Instructions to follow - Could you show all lines in the entries below that contain the string "SONAR"?

[[ Data section open ]]

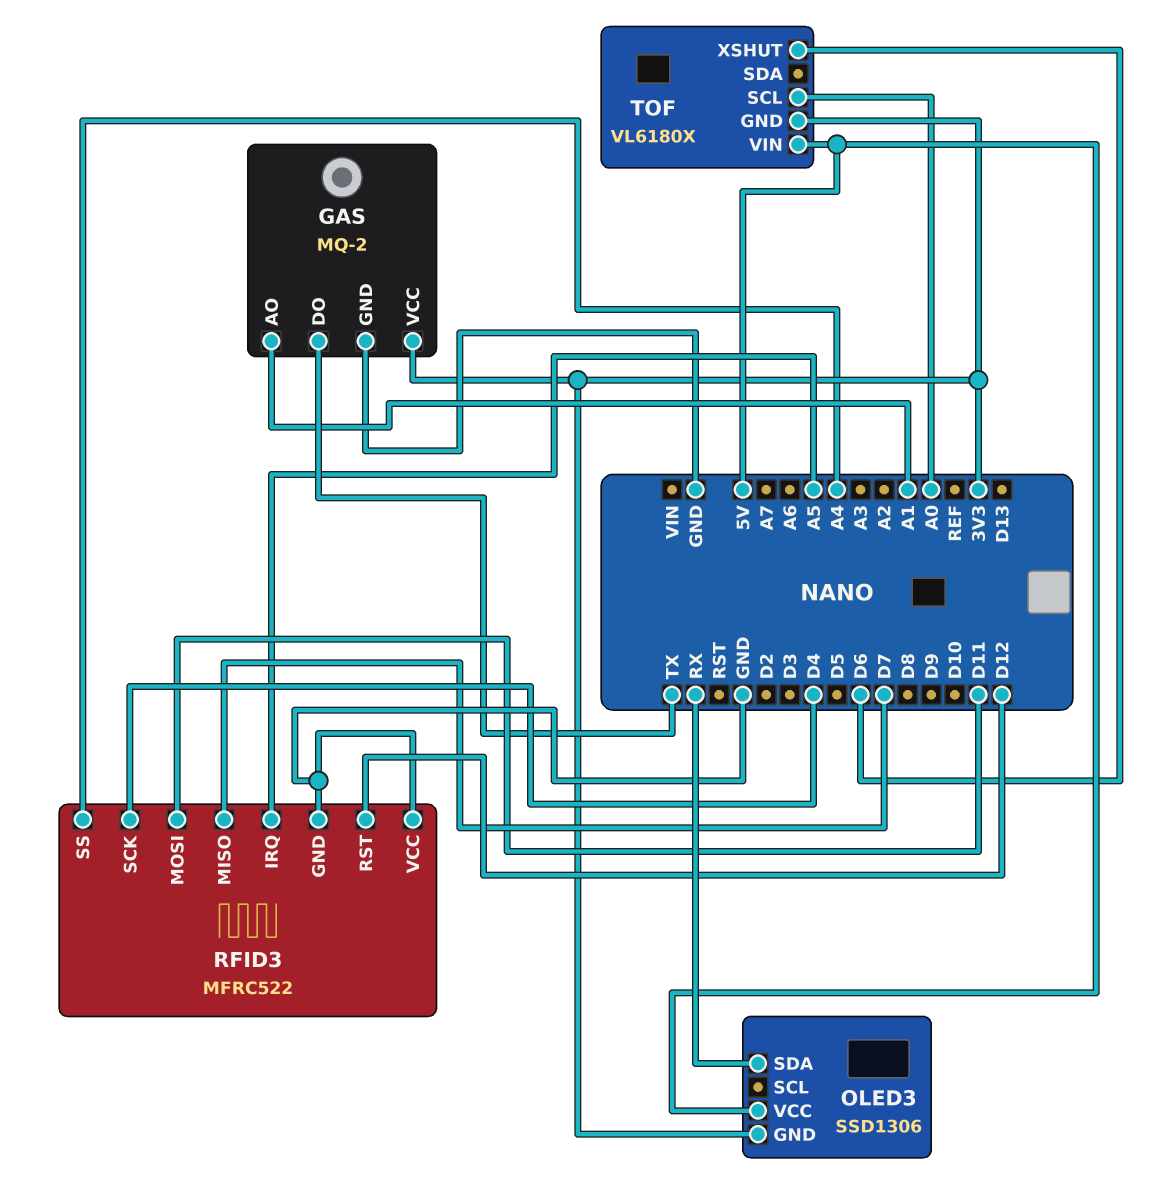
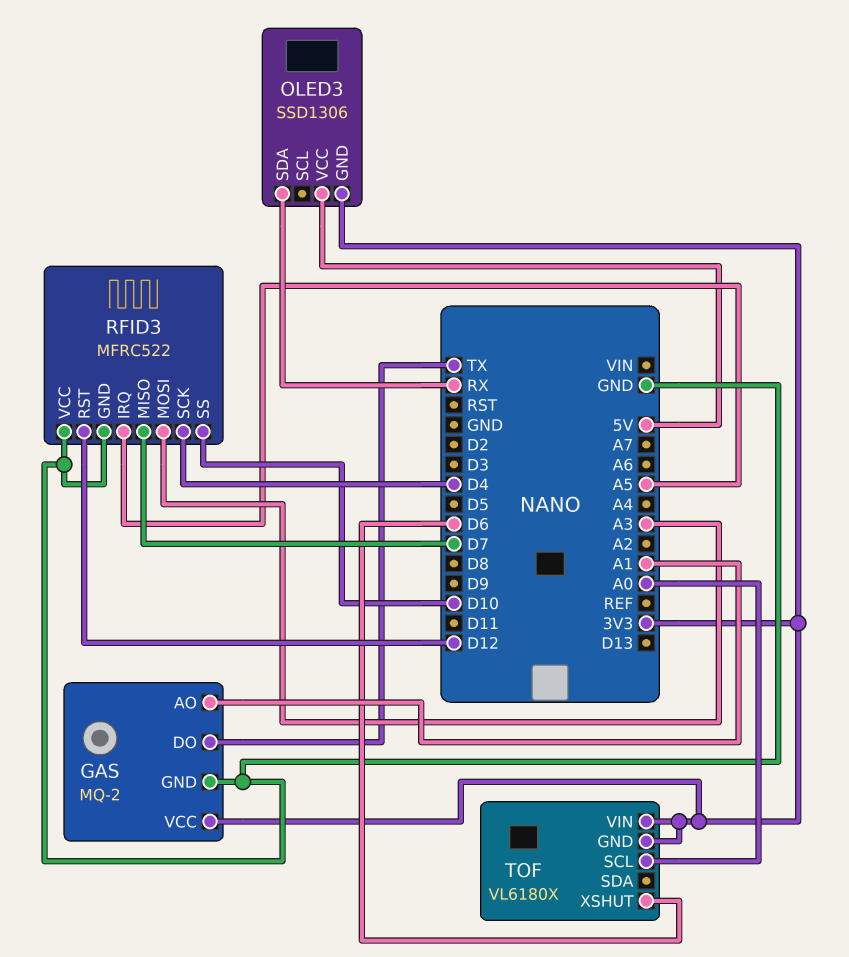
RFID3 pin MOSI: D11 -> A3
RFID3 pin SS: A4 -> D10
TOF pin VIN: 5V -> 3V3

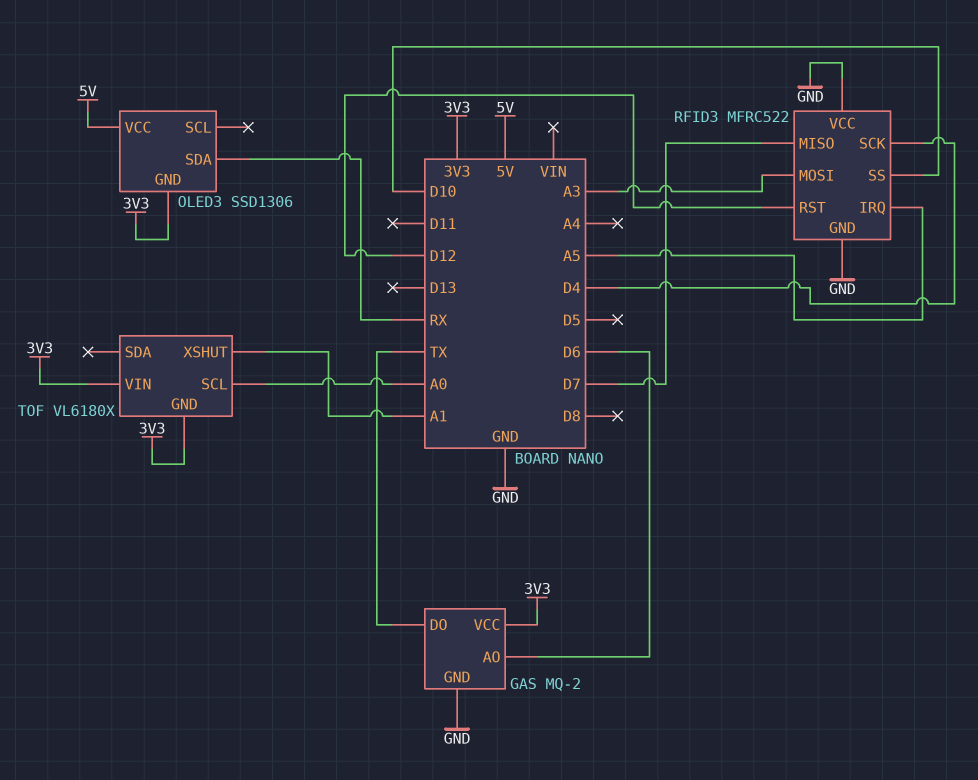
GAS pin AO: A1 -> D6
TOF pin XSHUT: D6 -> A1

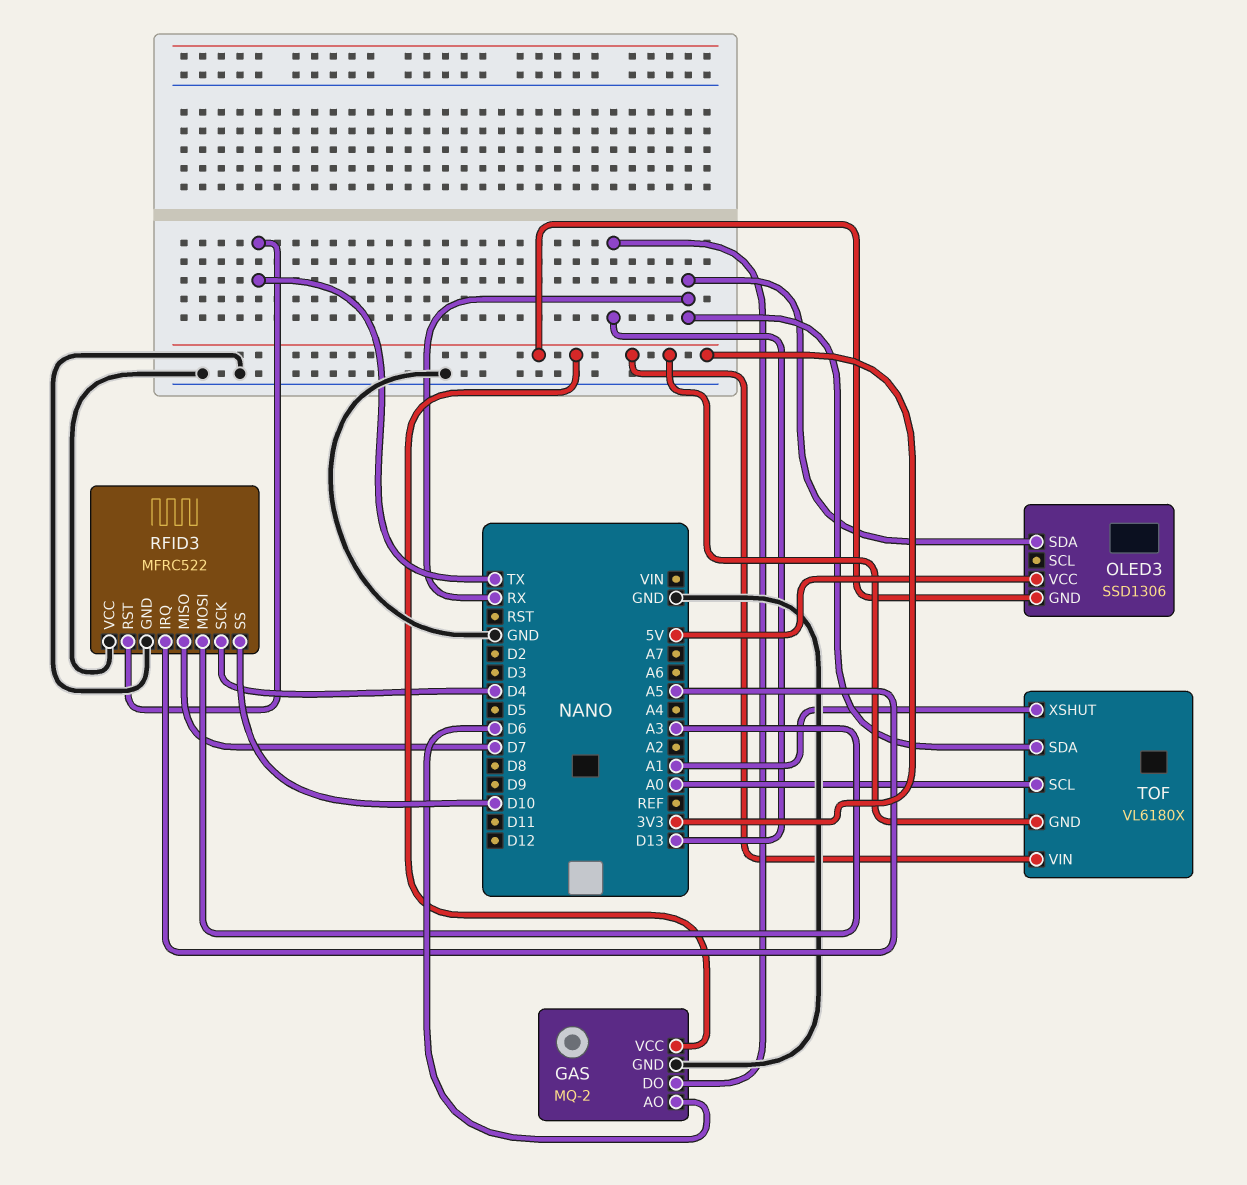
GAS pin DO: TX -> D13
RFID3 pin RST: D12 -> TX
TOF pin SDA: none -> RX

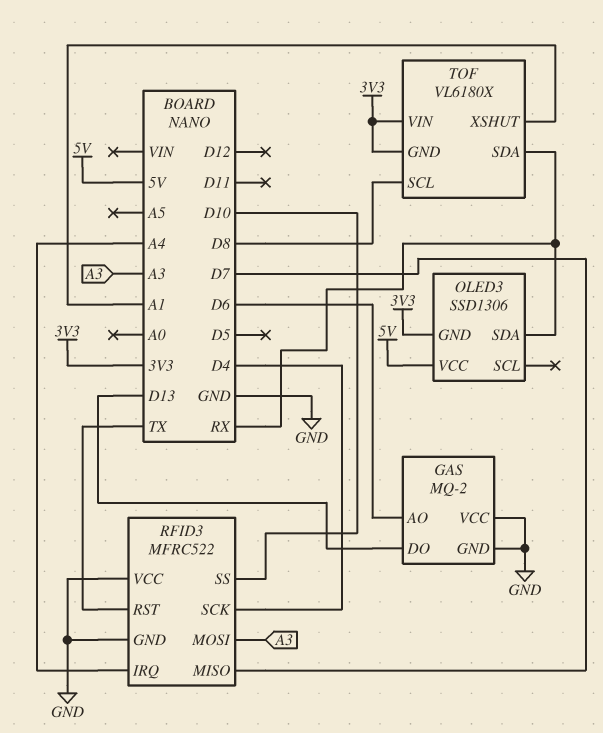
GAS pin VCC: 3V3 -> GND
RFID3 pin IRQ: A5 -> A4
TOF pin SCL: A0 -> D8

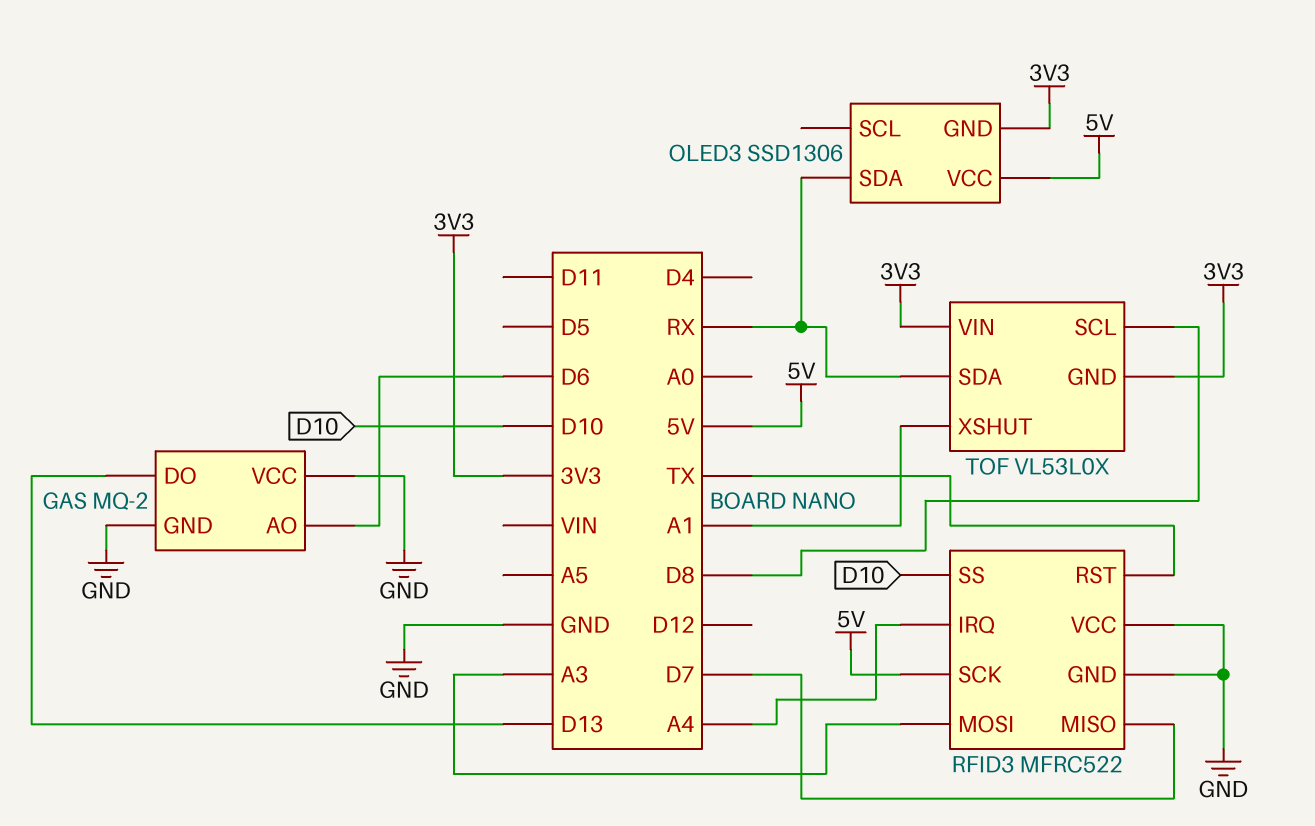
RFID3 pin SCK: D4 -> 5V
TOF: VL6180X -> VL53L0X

[[ Data section closed ]]
[[ Data section open ]]

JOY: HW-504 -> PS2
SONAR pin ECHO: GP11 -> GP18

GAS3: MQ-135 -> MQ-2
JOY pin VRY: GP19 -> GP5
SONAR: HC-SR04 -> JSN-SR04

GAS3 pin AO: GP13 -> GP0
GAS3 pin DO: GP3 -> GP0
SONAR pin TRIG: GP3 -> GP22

[[ Data section closed ]]

Result below -
SONAR pin ECHO: GP11 -> GP18
SONAR: HC-SR04 -> JSN-SR04
SONAR pin TRIG: GP3 -> GP22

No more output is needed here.